━━ Extracted material

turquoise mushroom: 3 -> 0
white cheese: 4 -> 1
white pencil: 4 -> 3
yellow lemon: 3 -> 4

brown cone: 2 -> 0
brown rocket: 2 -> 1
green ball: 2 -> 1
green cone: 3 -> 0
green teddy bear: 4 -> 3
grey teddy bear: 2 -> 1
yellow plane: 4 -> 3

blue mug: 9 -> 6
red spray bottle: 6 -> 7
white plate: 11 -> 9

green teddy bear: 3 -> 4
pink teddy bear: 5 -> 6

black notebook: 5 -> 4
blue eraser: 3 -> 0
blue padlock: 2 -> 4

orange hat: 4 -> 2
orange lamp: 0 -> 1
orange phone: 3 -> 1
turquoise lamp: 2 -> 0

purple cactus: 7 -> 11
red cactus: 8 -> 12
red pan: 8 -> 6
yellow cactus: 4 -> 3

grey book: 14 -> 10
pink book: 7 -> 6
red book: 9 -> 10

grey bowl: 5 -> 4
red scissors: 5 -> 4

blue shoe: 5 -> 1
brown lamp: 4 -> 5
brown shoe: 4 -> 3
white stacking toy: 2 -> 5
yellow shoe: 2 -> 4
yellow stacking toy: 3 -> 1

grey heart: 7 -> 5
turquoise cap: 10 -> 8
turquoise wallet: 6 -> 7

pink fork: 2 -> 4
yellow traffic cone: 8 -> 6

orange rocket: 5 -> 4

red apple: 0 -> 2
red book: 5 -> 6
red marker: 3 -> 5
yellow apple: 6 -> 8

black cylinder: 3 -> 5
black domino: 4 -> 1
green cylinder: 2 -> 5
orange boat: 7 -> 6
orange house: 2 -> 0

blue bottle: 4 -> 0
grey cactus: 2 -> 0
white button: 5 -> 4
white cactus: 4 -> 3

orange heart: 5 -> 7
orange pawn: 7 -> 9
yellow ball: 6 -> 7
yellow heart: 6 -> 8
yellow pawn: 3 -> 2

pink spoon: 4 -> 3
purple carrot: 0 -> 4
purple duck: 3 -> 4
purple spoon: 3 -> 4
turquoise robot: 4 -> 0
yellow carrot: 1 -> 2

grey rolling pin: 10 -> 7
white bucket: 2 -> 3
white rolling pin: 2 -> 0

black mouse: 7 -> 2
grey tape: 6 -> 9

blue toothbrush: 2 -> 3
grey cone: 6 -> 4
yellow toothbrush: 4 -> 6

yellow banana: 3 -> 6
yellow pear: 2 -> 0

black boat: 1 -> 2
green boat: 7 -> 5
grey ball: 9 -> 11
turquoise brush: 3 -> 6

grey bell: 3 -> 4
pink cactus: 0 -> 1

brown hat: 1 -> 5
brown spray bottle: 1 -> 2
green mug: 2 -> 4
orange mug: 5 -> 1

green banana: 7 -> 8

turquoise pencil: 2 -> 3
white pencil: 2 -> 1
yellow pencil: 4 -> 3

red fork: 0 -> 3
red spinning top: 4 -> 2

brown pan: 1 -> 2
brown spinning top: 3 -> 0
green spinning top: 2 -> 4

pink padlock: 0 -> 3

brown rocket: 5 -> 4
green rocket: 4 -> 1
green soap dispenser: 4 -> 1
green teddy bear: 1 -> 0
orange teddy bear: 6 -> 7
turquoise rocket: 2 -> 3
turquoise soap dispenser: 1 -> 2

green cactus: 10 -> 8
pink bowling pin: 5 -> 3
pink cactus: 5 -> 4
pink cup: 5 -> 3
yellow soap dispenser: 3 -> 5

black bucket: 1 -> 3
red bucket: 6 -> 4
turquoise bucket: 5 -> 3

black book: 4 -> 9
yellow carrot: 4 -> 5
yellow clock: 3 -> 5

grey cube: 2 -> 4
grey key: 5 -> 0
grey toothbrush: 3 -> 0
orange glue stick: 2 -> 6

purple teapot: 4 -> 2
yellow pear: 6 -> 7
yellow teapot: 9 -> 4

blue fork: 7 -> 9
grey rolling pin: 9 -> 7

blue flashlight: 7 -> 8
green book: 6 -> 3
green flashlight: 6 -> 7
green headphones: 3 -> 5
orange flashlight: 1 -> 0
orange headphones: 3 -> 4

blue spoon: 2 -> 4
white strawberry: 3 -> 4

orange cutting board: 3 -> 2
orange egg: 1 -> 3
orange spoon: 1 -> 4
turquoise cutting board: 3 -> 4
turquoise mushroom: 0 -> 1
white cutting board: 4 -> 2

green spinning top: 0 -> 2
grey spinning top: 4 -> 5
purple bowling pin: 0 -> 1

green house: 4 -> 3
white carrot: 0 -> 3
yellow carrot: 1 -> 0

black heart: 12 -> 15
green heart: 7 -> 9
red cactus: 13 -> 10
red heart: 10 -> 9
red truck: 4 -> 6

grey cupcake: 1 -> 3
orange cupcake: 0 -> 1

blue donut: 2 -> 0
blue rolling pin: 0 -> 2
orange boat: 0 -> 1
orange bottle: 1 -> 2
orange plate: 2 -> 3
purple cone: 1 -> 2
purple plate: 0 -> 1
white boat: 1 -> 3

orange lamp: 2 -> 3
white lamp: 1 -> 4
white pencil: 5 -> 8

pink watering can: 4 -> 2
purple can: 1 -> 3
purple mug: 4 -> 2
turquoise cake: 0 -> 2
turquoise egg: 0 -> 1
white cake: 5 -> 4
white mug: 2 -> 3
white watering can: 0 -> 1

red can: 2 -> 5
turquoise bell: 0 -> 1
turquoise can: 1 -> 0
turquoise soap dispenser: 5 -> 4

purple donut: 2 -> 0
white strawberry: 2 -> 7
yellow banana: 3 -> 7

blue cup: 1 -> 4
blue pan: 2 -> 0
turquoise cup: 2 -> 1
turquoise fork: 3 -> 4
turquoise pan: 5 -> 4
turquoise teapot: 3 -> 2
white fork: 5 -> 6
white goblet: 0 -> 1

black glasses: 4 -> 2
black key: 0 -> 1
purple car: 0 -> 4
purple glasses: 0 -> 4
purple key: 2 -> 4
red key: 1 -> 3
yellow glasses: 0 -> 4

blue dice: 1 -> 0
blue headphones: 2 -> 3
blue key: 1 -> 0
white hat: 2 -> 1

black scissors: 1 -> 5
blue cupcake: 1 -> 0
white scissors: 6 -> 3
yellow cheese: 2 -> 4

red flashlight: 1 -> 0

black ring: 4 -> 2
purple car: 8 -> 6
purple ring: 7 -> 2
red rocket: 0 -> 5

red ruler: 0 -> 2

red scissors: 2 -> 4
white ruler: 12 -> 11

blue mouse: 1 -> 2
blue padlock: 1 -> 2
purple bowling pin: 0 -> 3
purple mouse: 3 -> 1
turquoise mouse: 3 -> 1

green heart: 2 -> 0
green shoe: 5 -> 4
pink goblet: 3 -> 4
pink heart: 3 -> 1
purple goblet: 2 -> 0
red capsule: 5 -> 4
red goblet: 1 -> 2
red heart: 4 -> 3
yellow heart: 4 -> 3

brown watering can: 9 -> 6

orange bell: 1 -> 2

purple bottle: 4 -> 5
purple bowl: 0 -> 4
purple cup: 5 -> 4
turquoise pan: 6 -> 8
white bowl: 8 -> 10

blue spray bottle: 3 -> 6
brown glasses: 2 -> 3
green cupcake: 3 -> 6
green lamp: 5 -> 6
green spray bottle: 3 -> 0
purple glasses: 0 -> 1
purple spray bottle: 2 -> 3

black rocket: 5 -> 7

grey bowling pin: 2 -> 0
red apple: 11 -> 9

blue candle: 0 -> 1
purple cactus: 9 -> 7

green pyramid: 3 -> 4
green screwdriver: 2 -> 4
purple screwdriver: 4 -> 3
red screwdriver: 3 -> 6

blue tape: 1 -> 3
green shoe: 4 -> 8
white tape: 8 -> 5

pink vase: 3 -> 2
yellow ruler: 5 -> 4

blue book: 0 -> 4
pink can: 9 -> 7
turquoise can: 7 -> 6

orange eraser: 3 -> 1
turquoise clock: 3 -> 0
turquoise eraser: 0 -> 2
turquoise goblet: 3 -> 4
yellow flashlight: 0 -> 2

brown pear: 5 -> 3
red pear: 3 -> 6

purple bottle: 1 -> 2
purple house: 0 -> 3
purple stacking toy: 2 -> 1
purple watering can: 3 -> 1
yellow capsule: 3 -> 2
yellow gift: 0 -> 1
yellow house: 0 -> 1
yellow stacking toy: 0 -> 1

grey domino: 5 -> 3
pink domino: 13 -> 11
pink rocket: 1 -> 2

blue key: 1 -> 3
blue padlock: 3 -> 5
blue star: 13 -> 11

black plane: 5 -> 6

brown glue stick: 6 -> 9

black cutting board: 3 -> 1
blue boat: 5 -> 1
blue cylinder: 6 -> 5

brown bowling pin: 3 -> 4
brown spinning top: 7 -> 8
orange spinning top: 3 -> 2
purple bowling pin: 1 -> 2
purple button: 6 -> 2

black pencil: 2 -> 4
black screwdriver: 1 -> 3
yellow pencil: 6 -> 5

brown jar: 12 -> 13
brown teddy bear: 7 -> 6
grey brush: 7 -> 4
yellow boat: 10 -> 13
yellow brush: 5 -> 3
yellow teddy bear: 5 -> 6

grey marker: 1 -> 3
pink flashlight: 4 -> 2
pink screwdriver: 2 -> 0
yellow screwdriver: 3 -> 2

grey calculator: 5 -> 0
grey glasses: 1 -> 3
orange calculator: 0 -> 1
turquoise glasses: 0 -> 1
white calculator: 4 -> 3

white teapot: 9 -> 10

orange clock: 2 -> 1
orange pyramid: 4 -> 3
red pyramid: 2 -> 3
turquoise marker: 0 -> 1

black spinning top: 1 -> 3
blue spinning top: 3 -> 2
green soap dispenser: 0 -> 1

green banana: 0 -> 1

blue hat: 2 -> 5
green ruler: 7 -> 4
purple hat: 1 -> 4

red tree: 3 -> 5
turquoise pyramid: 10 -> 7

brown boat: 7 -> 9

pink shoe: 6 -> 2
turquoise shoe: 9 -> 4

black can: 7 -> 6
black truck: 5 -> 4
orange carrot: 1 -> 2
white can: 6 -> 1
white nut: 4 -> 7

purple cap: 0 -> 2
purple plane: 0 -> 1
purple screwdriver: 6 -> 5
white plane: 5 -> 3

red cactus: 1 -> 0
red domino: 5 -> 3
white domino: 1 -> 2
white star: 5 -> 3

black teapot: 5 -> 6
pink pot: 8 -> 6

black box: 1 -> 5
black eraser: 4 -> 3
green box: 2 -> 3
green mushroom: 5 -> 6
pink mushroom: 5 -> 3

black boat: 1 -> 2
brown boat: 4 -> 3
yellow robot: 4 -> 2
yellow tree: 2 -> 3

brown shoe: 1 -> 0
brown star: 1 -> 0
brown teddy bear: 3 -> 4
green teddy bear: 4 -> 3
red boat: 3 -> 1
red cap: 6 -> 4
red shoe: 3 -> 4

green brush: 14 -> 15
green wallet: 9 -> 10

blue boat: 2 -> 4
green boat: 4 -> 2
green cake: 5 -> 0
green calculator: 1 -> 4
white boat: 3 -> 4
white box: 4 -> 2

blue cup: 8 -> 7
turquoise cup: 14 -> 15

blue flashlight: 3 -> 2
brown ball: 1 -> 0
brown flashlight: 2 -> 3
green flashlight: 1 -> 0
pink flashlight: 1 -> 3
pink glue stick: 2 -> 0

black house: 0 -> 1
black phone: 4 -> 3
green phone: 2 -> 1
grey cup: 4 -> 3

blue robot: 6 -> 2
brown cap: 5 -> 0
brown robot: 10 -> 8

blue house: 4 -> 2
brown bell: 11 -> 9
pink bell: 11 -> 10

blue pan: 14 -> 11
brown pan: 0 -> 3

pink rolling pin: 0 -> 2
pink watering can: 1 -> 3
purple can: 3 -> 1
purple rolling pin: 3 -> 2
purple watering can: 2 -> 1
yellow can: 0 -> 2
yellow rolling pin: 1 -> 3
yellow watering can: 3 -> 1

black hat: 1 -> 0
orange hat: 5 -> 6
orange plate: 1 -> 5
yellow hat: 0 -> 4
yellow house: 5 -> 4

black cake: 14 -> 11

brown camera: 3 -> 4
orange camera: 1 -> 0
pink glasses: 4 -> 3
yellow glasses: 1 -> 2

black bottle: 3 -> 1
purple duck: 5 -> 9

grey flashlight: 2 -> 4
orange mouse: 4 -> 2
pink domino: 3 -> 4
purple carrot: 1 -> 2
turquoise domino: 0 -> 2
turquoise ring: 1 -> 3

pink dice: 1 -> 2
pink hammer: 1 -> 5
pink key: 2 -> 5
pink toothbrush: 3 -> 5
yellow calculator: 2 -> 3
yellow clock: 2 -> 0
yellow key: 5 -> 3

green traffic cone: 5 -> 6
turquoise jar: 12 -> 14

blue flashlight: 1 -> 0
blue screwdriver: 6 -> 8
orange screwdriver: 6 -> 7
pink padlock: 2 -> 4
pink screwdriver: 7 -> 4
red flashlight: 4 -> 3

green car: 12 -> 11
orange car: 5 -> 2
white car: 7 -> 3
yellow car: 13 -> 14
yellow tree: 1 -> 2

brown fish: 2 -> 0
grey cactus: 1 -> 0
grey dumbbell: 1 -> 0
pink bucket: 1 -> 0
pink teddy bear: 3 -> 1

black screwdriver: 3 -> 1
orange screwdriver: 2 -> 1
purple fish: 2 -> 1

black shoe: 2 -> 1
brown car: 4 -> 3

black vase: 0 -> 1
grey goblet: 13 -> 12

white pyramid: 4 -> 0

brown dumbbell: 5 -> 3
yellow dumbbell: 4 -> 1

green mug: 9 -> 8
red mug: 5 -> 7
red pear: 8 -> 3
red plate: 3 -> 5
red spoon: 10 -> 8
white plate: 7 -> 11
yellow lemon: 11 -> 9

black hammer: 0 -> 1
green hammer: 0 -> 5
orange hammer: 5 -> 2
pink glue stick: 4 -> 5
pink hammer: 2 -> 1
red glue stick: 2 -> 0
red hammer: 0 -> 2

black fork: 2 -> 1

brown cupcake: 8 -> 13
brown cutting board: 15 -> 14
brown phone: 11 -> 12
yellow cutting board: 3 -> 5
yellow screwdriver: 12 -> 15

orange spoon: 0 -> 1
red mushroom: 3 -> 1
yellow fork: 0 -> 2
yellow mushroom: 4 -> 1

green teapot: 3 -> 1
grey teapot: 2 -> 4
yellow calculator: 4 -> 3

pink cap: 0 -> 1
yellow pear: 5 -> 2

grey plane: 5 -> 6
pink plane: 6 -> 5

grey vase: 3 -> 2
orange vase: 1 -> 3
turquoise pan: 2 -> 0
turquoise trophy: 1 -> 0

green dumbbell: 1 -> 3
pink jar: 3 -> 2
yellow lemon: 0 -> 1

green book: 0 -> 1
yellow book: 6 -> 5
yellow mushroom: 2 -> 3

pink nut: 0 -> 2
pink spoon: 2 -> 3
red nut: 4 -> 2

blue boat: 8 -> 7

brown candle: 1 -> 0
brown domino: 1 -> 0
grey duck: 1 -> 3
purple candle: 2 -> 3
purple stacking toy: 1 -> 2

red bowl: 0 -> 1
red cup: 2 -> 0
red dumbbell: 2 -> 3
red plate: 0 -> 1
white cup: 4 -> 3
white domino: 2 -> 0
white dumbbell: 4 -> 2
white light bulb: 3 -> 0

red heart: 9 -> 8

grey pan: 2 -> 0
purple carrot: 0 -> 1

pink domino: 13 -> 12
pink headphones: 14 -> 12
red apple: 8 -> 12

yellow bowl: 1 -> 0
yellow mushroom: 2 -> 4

━━━━

▶ _Task details_: Write out, from the lines above, only those from the line with "grey cup: 4 -> 3" to the line with "red plate: 3 -> 5", exactly as given, including the first and the last.

▶ _Response to this task_:
grey cup: 4 -> 3

blue robot: 6 -> 2
brown cap: 5 -> 0
brown robot: 10 -> 8

blue house: 4 -> 2
brown bell: 11 -> 9
pink bell: 11 -> 10

blue pan: 14 -> 11
brown pan: 0 -> 3

pink rolling pin: 0 -> 2
pink watering can: 1 -> 3
purple can: 3 -> 1
purple rolling pin: 3 -> 2
purple watering can: 2 -> 1
yellow can: 0 -> 2
yellow rolling pin: 1 -> 3
yellow watering can: 3 -> 1

black hat: 1 -> 0
orange hat: 5 -> 6
orange plate: 1 -> 5
yellow hat: 0 -> 4
yellow house: 5 -> 4

black cake: 14 -> 11

brown camera: 3 -> 4
orange camera: 1 -> 0
pink glasses: 4 -> 3
yellow glasses: 1 -> 2

black bottle: 3 -> 1
purple duck: 5 -> 9

grey flashlight: 2 -> 4
orange mouse: 4 -> 2
pink domino: 3 -> 4
purple carrot: 1 -> 2
turquoise domino: 0 -> 2
turquoise ring: 1 -> 3

pink dice: 1 -> 2
pink hammer: 1 -> 5
pink key: 2 -> 5
pink toothbrush: 3 -> 5
yellow calculator: 2 -> 3
yellow clock: 2 -> 0
yellow key: 5 -> 3

green traffic cone: 5 -> 6
turquoise jar: 12 -> 14

blue flashlight: 1 -> 0
blue screwdriver: 6 -> 8
orange screwdriver: 6 -> 7
pink padlock: 2 -> 4
pink screwdriver: 7 -> 4
red flashlight: 4 -> 3

green car: 12 -> 11
orange car: 5 -> 2
white car: 7 -> 3
yellow car: 13 -> 14
yellow tree: 1 -> 2

brown fish: 2 -> 0
grey cactus: 1 -> 0
grey dumbbell: 1 -> 0
pink bucket: 1 -> 0
pink teddy bear: 3 -> 1

black screwdriver: 3 -> 1
orange screwdriver: 2 -> 1
purple fish: 2 -> 1

black shoe: 2 -> 1
brown car: 4 -> 3

black vase: 0 -> 1
grey goblet: 13 -> 12

white pyramid: 4 -> 0

brown dumbbell: 5 -> 3
yellow dumbbell: 4 -> 1

green mug: 9 -> 8
red mug: 5 -> 7
red pear: 8 -> 3
red plate: 3 -> 5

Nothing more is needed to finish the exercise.